* **EXERCISE DETAILS**
With the pictures removed, set down all of the entries below exactly.

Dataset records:
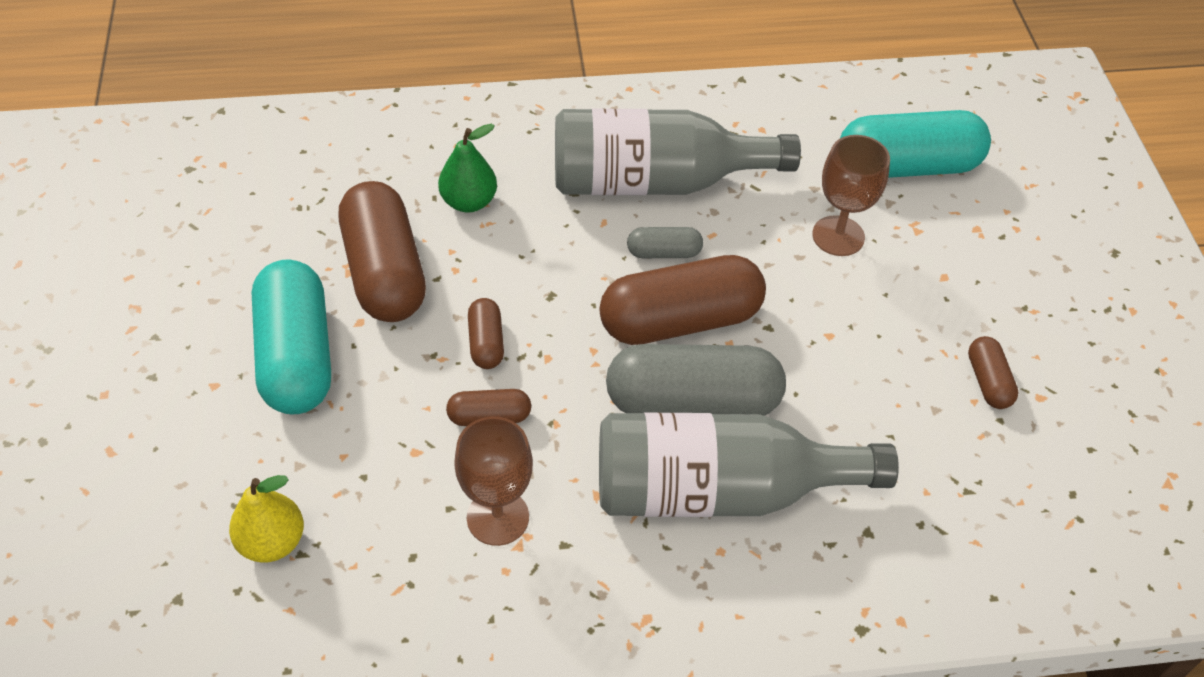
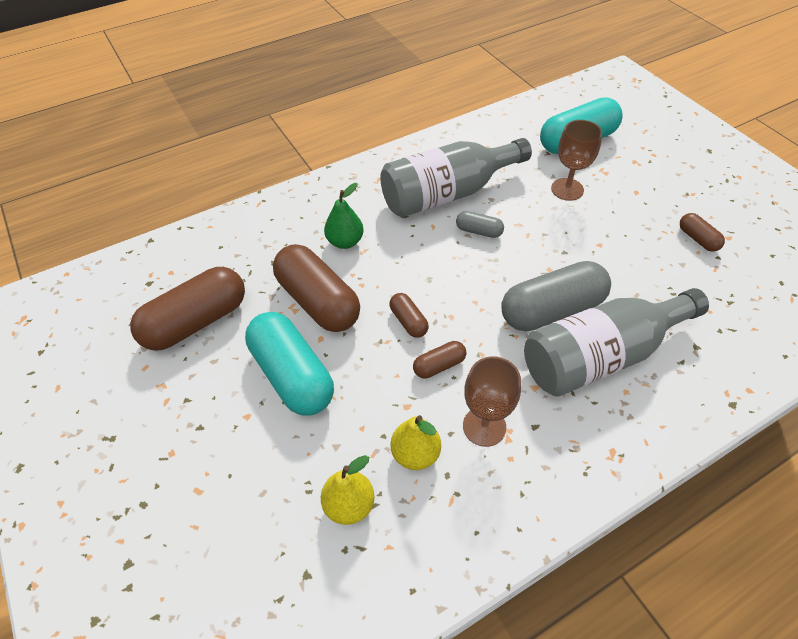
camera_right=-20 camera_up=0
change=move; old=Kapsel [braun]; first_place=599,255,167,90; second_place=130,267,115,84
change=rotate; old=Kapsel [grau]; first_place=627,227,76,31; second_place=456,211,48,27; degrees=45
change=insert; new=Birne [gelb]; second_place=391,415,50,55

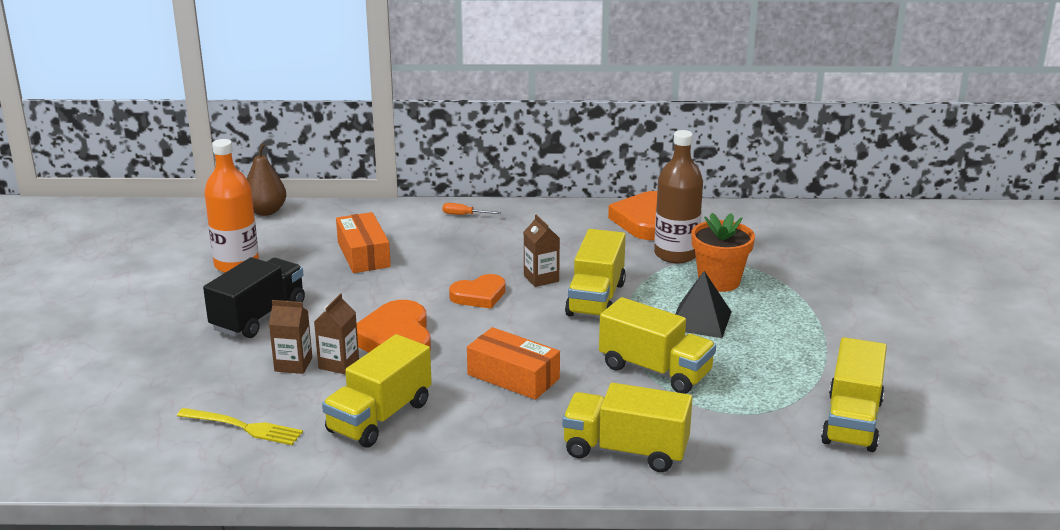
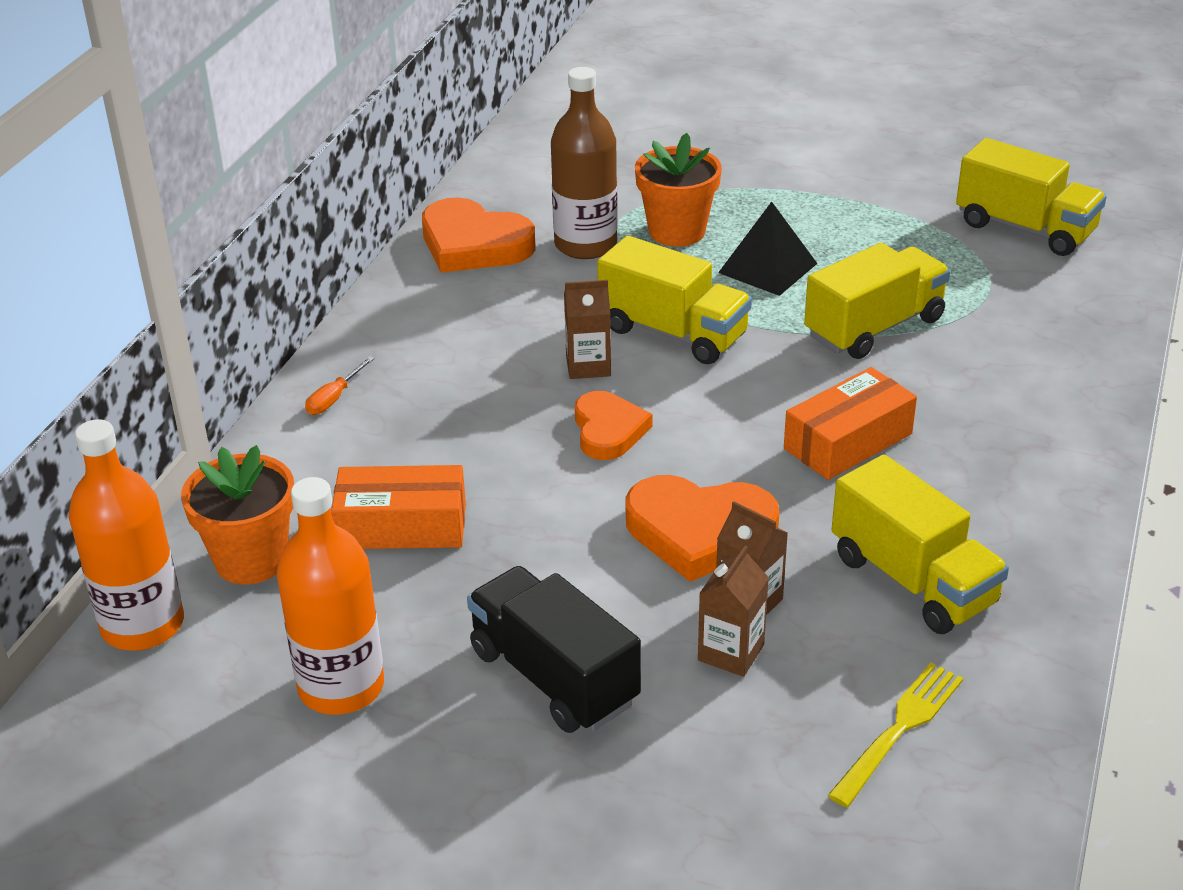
camera_right=-70 camera_up=10
change=replace; old=Birne [braun]; new=Flasche [orange]; first_place=247,143,39,73; second_place=69,419,115,232
change=delete; old=Lastwagen [gelb]; first_place=562,383,131,89
change=insert; new=Blumentopf [orange]; second_place=181,445,113,139

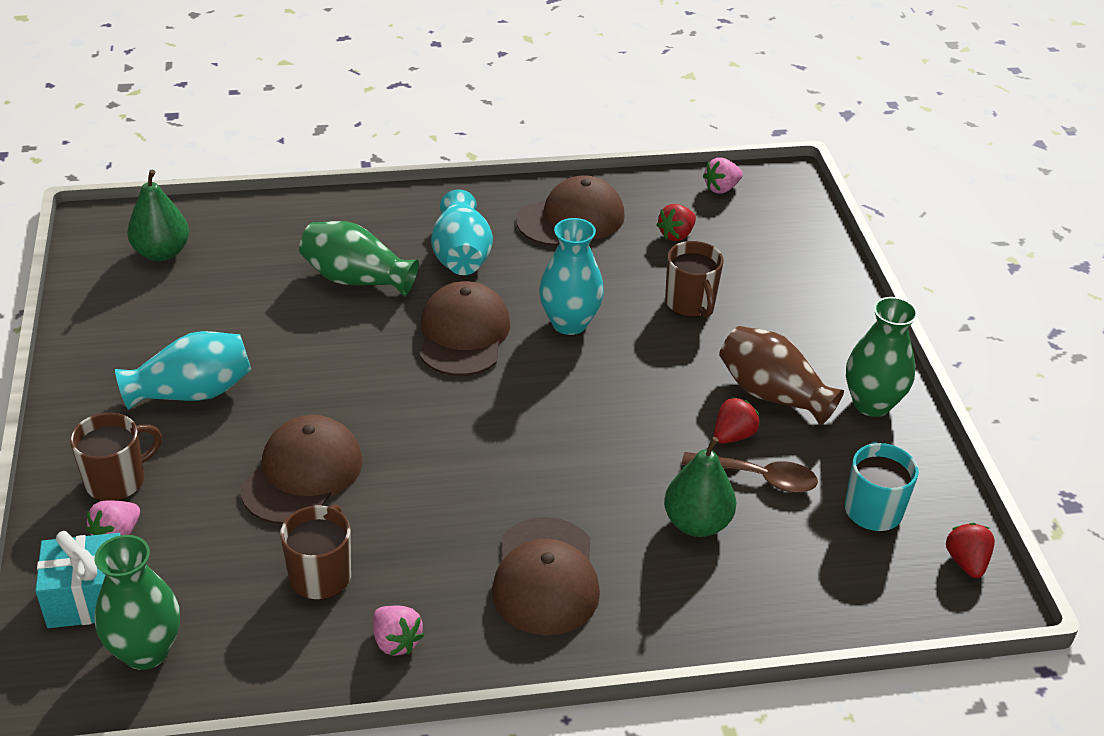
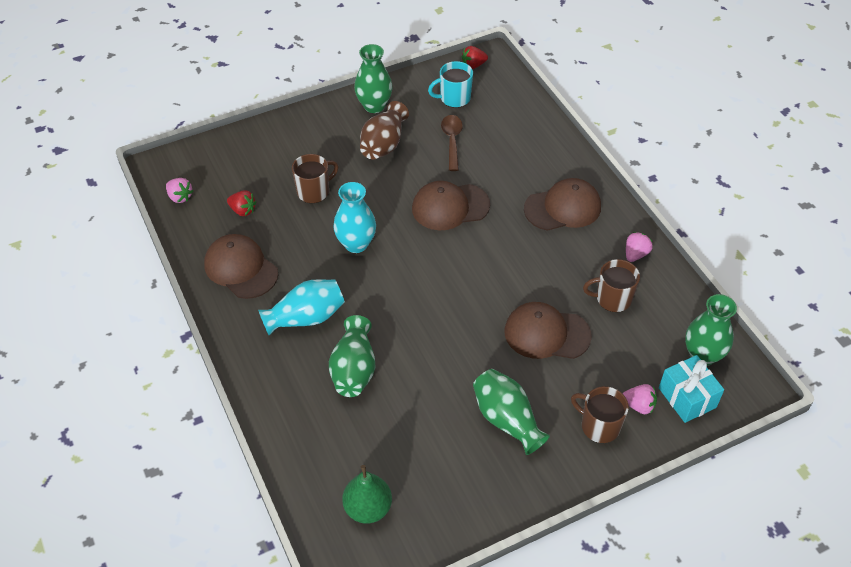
camera_right=-105 camera_up=10
change=recolor; old=Vase [türkis]; new=Vase [grün]; first_place=115,331,136,79; second_place=473,369,77,86
change=move; old=Kappe [braun]; first_place=420,281,90,95; second_place=412,181,78,49
change=delete; old=Birne [grün]; first_place=664,437,72,100
change=delete; old=Erdbeere [rot]; first_place=714,397,46,47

* **SOLUTION**
camera_right=-20 camera_up=0
change=move; old=Kapsel [braun]; first_place=599,255,167,90; second_place=130,267,115,84
change=rotate; old=Kapsel [grau]; first_place=627,227,76,31; second_place=456,211,48,27; degrees=45
change=insert; new=Birne [gelb]; second_place=391,415,50,55

camera_right=-70 camera_up=10
change=replace; old=Birne [braun]; new=Flasche [orange]; first_place=247,143,39,73; second_place=69,419,115,232
change=delete; old=Lastwagen [gelb]; first_place=562,383,131,89
change=insert; new=Blumentopf [orange]; second_place=181,445,113,139

camera_right=-105 camera_up=10
change=recolor; old=Vase [türkis]; new=Vase [grün]; first_place=115,331,136,79; second_place=473,369,77,86
change=move; old=Kappe [braun]; first_place=420,281,90,95; second_place=412,181,78,49
change=delete; old=Birne [grün]; first_place=664,437,72,100
change=delete; old=Erdbeere [rot]; first_place=714,397,46,47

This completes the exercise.